**Work instruction:**
No pictures belong in the copy. Retype exactly, and only, the stretch of lines below from the one with "building: none -> [89,272,169,335]" through the one with "building: [389,183,443,258] ->".

**Material shown:**
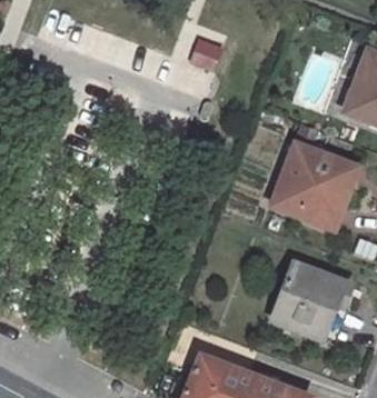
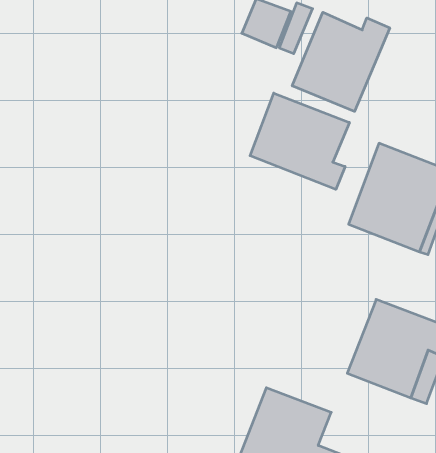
building: none -> [292,12,390,111]
building: none -> [250,93,349,189]

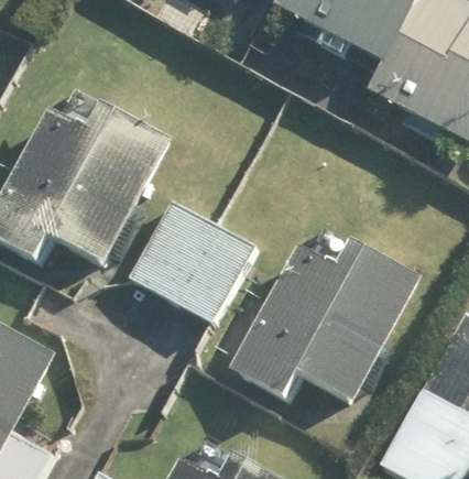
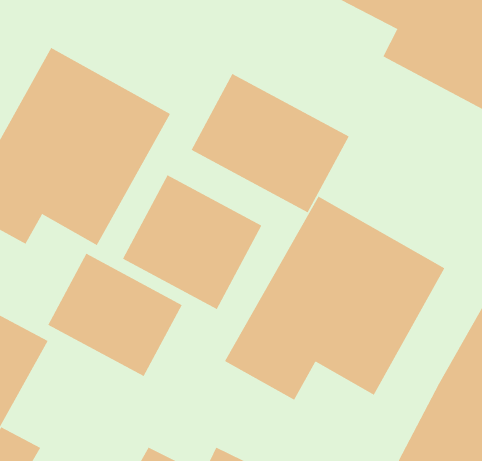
building: none -> [191,73,349,213]
building: none -> [47,253,183,377]

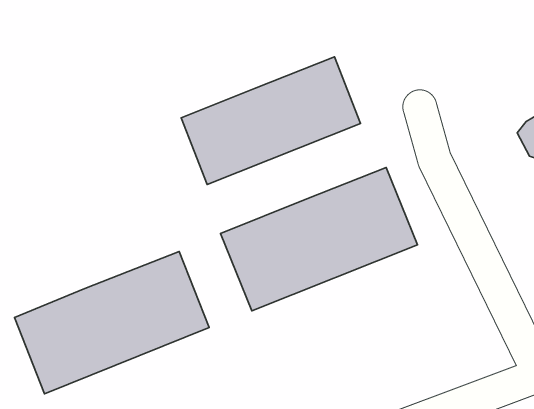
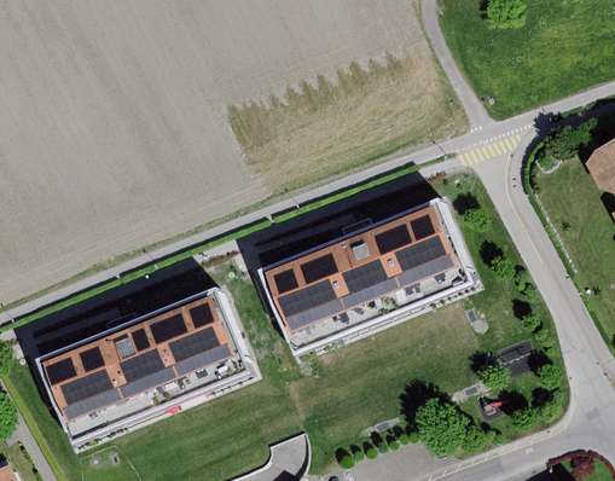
building: [181,57,360,184] -> none

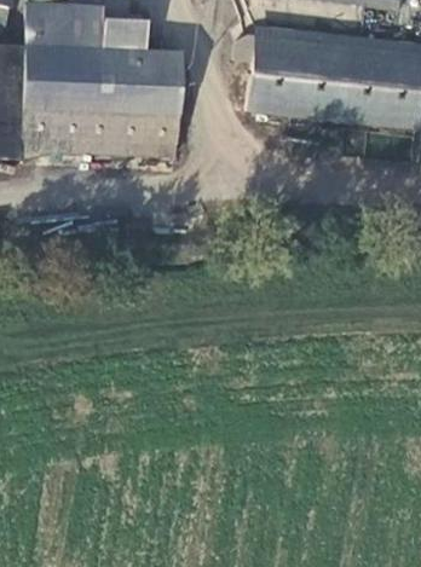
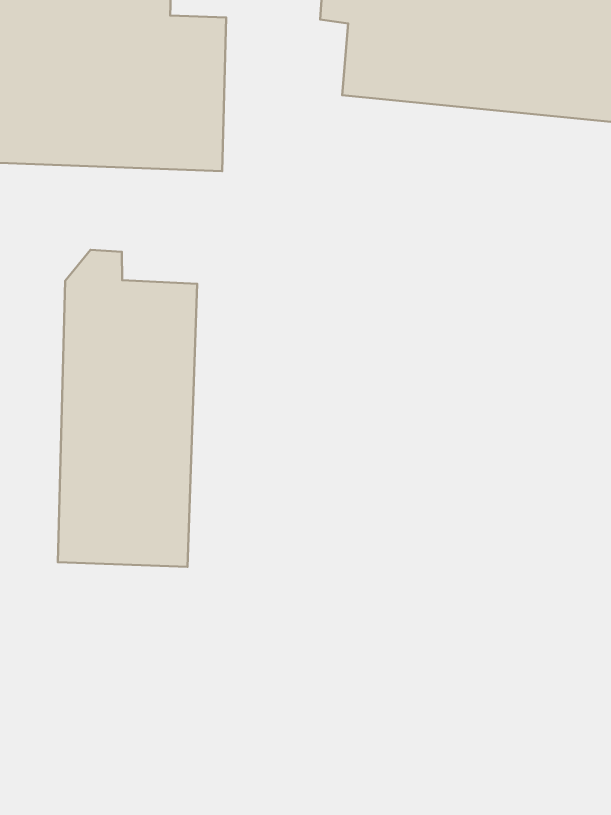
building: none -> [58,250,197,567]

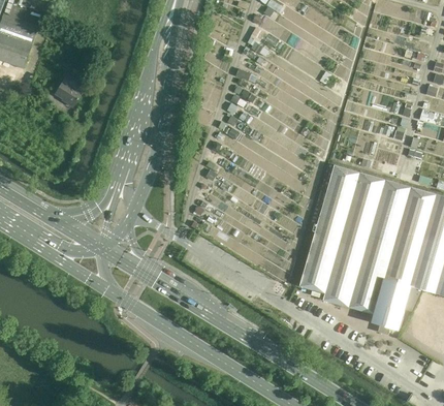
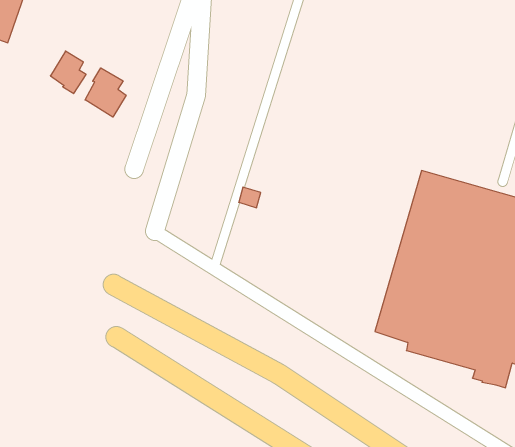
building: none -> [85,68,126,117]

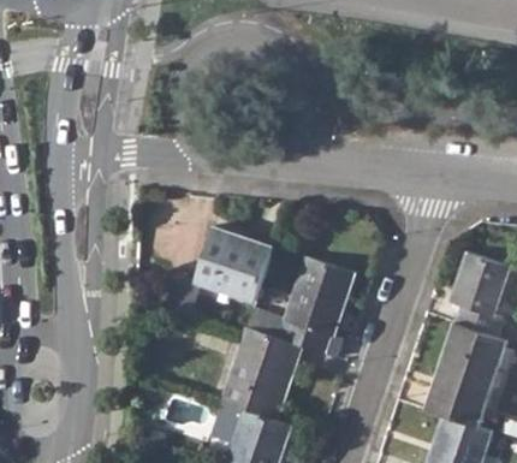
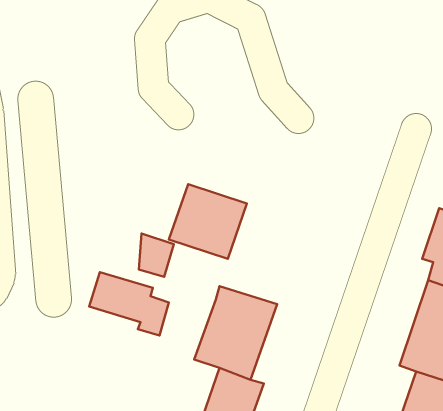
building: [244,260,355,355] -> none
building: none -> [89,272,169,335]

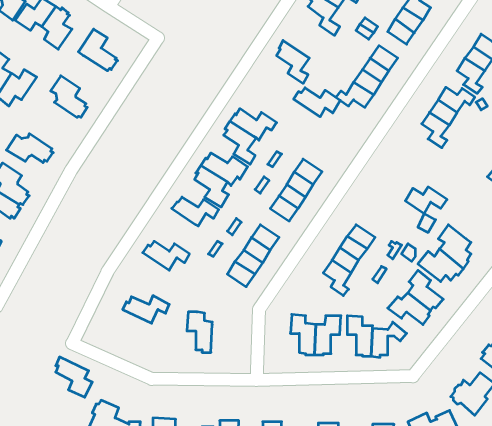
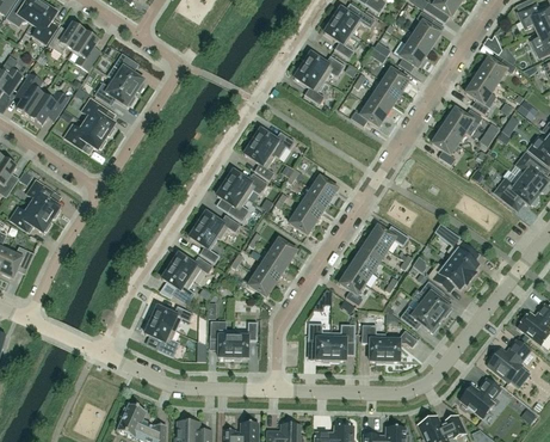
building: none -> [94,78,135,105]
building: [294,88,340,117] -> [301,53,345,80]
building: [6,134,53,163] -> [63,122,107,149]
building: [405,187,447,213] -> [370,225,409,250]
building: none -> [190,222,220,263]
building: none -> [162,264,196,305]
building: none -> [233,321,258,358]
building: [56,357,92,397] -> [146,318,180,356]

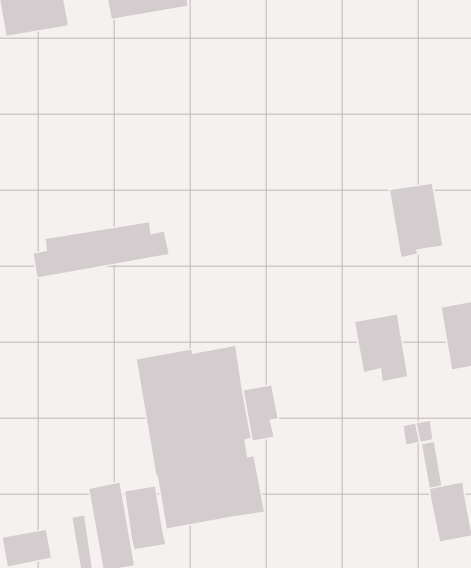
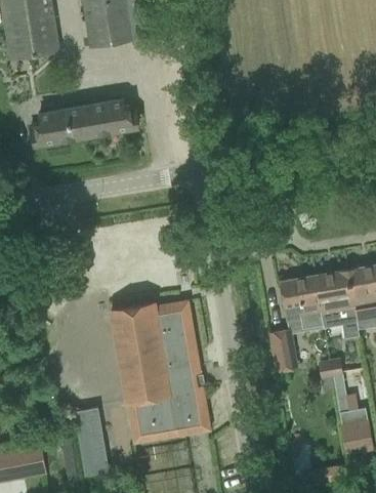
building: [389,183,443,258] -> [315,271,357,329]
building: [33,222,170,278] -> [32,100,138,145]
building: [243,385,278,441] -> [268,329,296,373]
building: [124,486,166,550] -> none

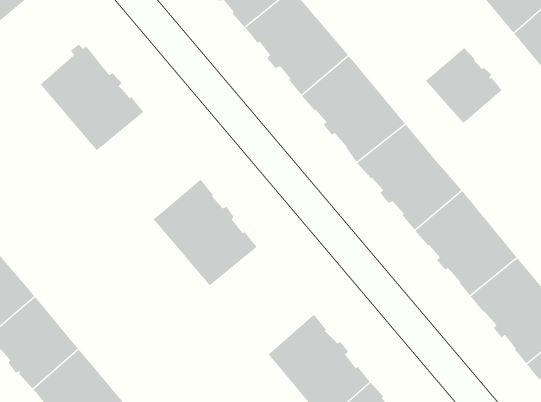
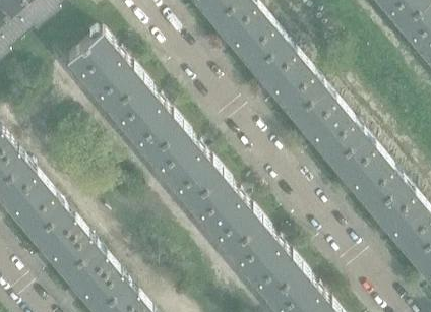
building: [425,47,503,124] -> none
building: none -> [109,81,182,157]
building: none -> [188,176,261,251]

**Answer area:**
building: none -> [89,272,169,335]

building: none -> [94,78,135,105]
building: [294,88,340,117] -> [301,53,345,80]
building: [6,134,53,163] -> [63,122,107,149]
building: [405,187,447,213] -> [370,225,409,250]
building: none -> [190,222,220,263]
building: none -> [162,264,196,305]
building: none -> [233,321,258,358]
building: [56,357,92,397] -> [146,318,180,356]

building: [389,183,443,258] -> [315,271,357,329]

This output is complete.